Rewrite these items with "bare branches" swapped for "leafless branches" everywhere it appears, keeping everything else the same. Leave the pictures out of your answer.
* begin *
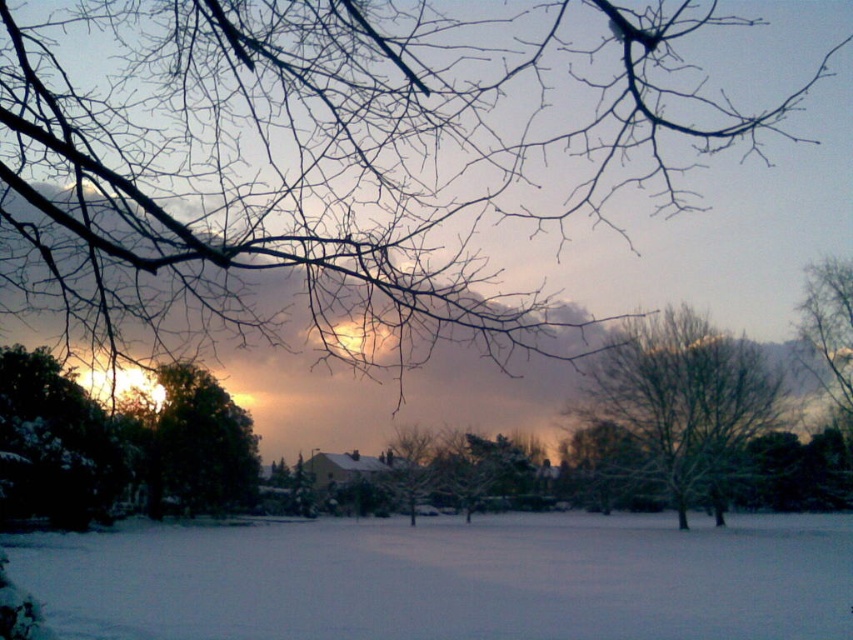
Question: Can you confirm if white powdery snow at center is positioned to the left of bare branches at upper right?

Choices:
 (A) no
 (B) yes

Answer: (B)

Question: Which point appears farthest from the camera in this image?

Choices:
 (A) (845, 403)
 (B) (160, 488)
 (C) (746, 397)
 (D) (67, 88)

Answer: (C)

Question: Is white powdery snow at center wider than snow-covered tree at center?

Choices:
 (A) yes
 (B) no

Answer: (A)

Question: Which point is closer to the camera?

Choices:
 (A) green matte tree at center
 (B) bare branches at upper center
 (C) bare branches at upper right
 (D) snow-covered tree at center

Answer: (D)

Question: Is bare branches at upper center bigger than bare branches at upper right?

Choices:
 (A) yes
 (B) no

Answer: (B)

Question: Which point is farther to the camera?

Choices:
 (A) snow-covered tree at center
 (B) bare branches at upper right
 (C) white powdery snow at center

Answer: (B)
* end *
Result of this task ->
Question: Can you confirm if white powdery snow at center is positioned to the left of leafless branches at upper right?

Choices:
 (A) no
 (B) yes

Answer: (B)

Question: Which point appears farthest from the camera in this image?

Choices:
 (A) (845, 403)
 (B) (160, 488)
 (C) (746, 397)
 (D) (67, 88)

Answer: (C)

Question: Is white powdery snow at center wider than snow-covered tree at center?

Choices:
 (A) yes
 (B) no

Answer: (A)

Question: Which point is closer to the camera?

Choices:
 (A) green matte tree at center
 (B) leafless branches at upper center
 (C) leafless branches at upper right
 (D) snow-covered tree at center

Answer: (D)

Question: Is leafless branches at upper center bigger than leafless branches at upper right?

Choices:
 (A) yes
 (B) no

Answer: (B)

Question: Which point is farther to the camera?

Choices:
 (A) snow-covered tree at center
 (B) leafless branches at upper right
 (C) white powdery snow at center

Answer: (B)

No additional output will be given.